Output all of the data exactly as it appears, but leave out any pictures it contains.

Segment Start: Data extract

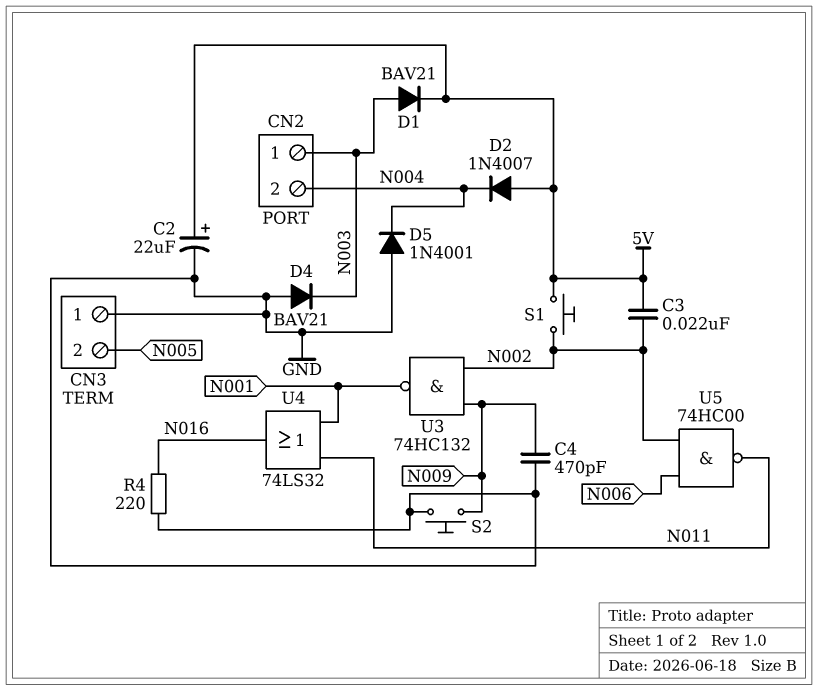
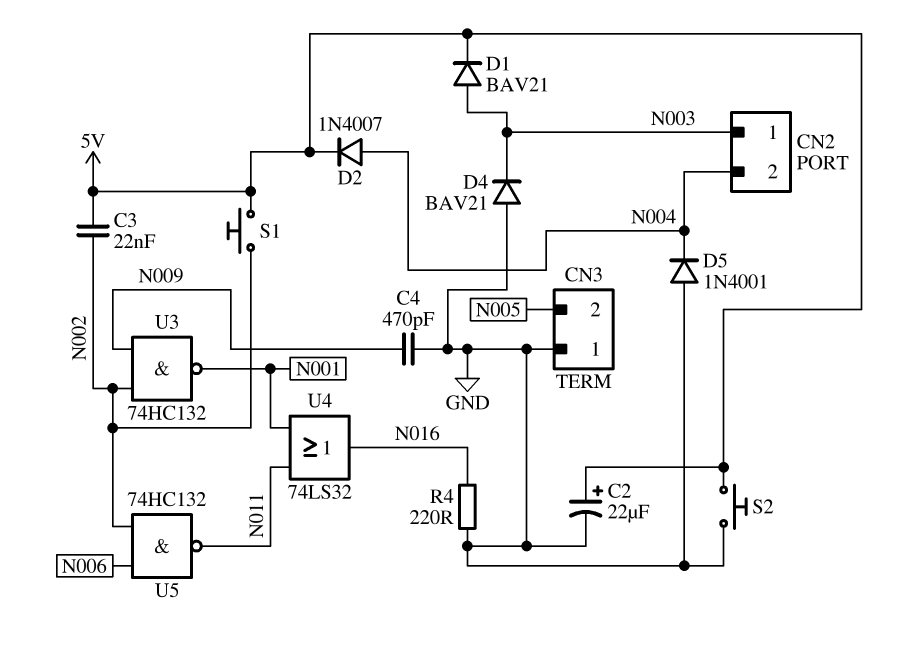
D2: diode 1N4007 (A 5V, K N004) -> diode 1N4007 (A N004, K 5V)
S2: button (GND, N009) -> button (5V, GND)
U5: NAND 74HC00 (in N002, in N006, out N011) -> NAND 74HC132 (in N002, in N006, out N011)

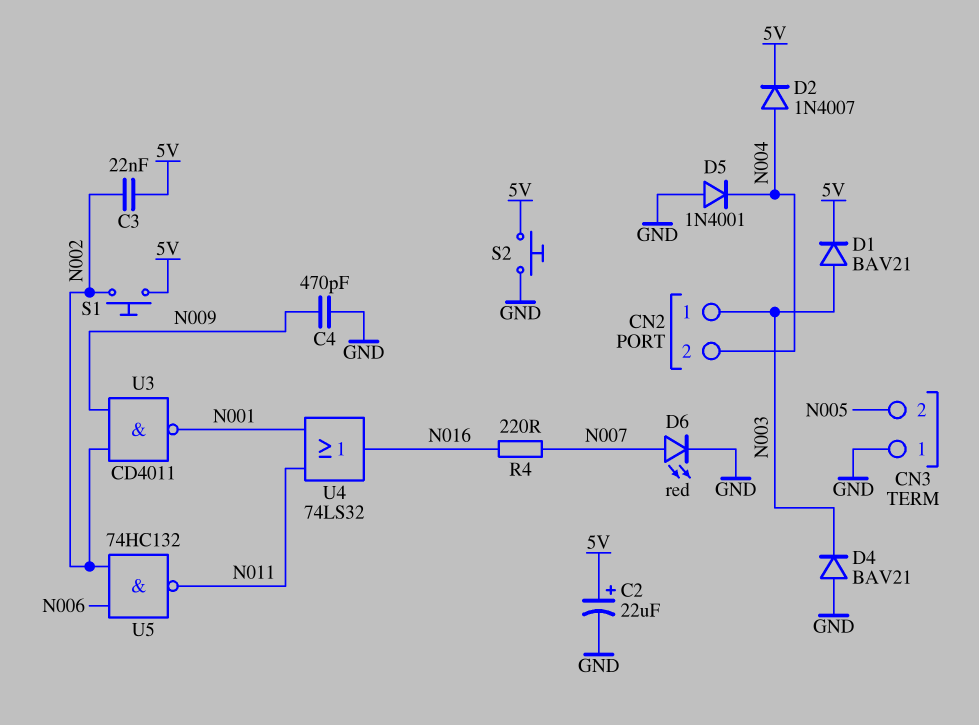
D6: none -> LED red (A N007, K GND)
R4: 220 (GND, N016) -> 220 (N007, N016)
U3: NAND 74HC132 (in N002, in N009, out N001) -> NAND CD4011 (in N002, in N009, out N001)

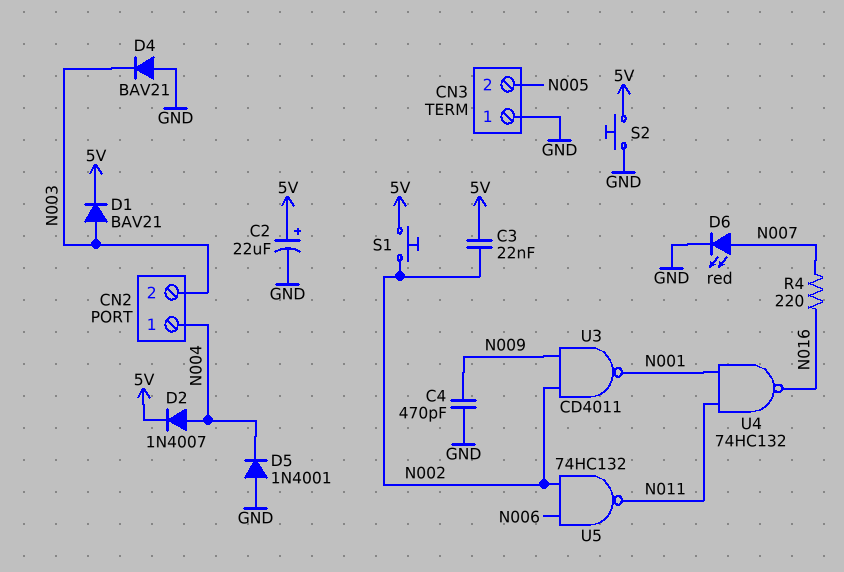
CN2 pin 1: N003 -> N004
CN2 pin 2: N004 -> N003
U4: OR 74LS32 (in N001, in N011, out N016) -> NAND 74HC132 (in N001, in N011, out N016)

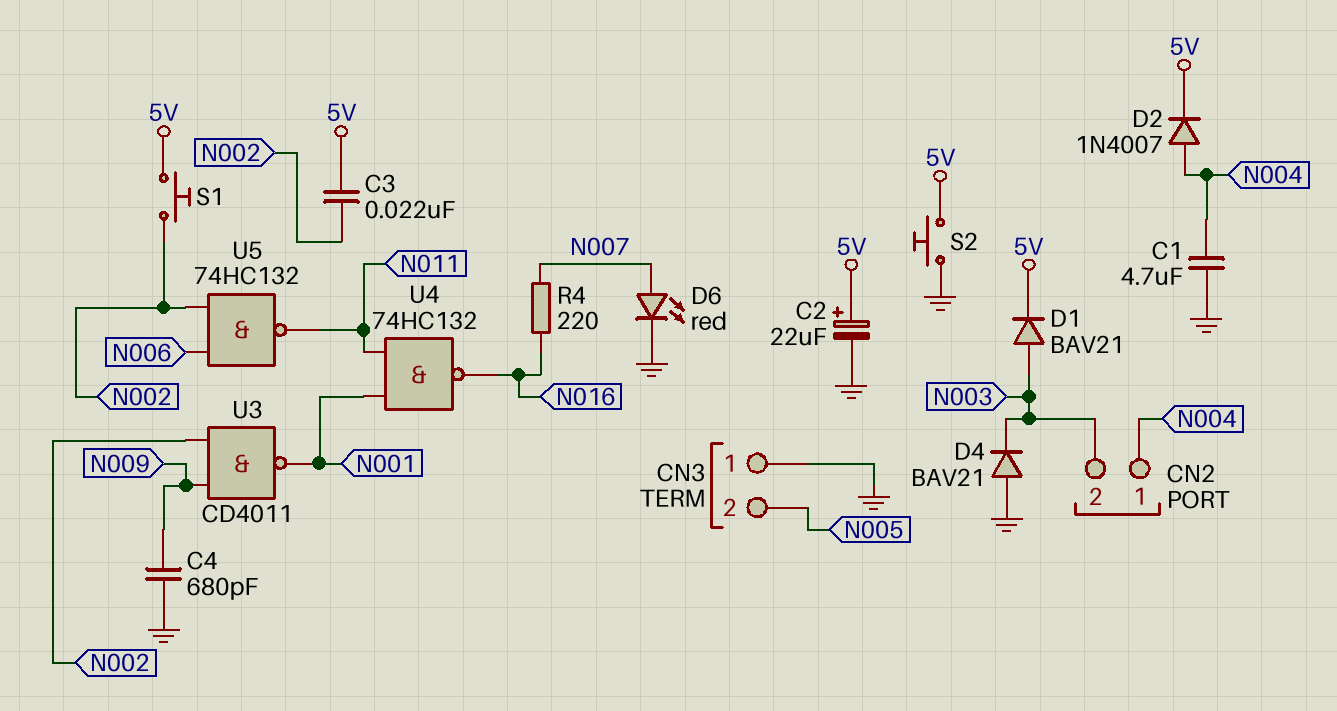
C1: none -> 4.7uF (GND, N004)
C4: 470pF (GND, N009) -> 680pF (GND, N009)
D5: diode 1N4001 (A GND, K N004) -> none

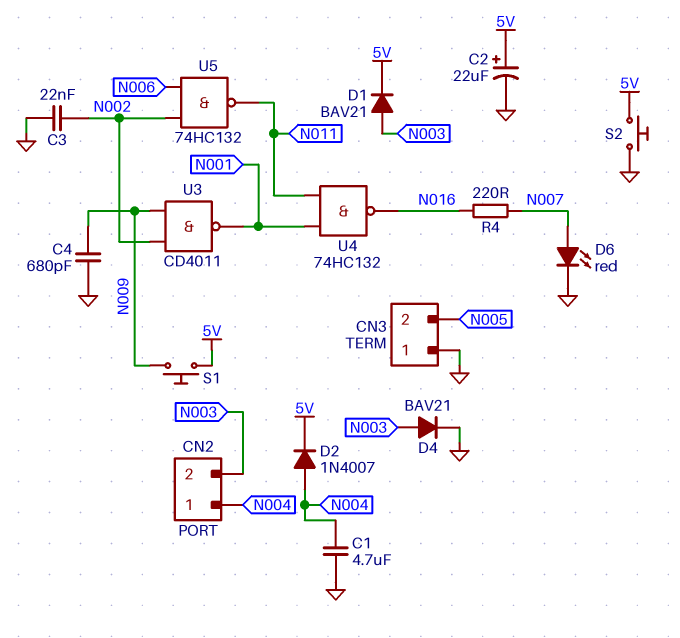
C3: 22nF (5V, N002) -> 22nF (GND, N002)
D4: diode BAV21 (A GND, K N003) -> diode BAV21 (A N003, K GND)
S1: button (5V, N002) -> button (5V, N009)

Segment End: Data extract

Response box:
D2: diode 1N4007 (A 5V, K N004) -> diode 1N4007 (A N004, K 5V)
S2: button (GND, N009) -> button (5V, GND)
U5: NAND 74HC00 (in N002, in N006, out N011) -> NAND 74HC132 (in N002, in N006, out N011)

D6: none -> LED red (A N007, K GND)
R4: 220 (GND, N016) -> 220 (N007, N016)
U3: NAND 74HC132 (in N002, in N009, out N001) -> NAND CD4011 (in N002, in N009, out N001)

CN2 pin 1: N003 -> N004
CN2 pin 2: N004 -> N003
U4: OR 74LS32 (in N001, in N011, out N016) -> NAND 74HC132 (in N001, in N011, out N016)

C1: none -> 4.7uF (GND, N004)
C4: 470pF (GND, N009) -> 680pF (GND, N009)
D5: diode 1N4001 (A GND, K N004) -> none

C3: 22nF (5V, N002) -> 22nF (GND, N002)
D4: diode BAV21 (A GND, K N003) -> diode BAV21 (A N003, K GND)
S1: button (5V, N002) -> button (5V, N009)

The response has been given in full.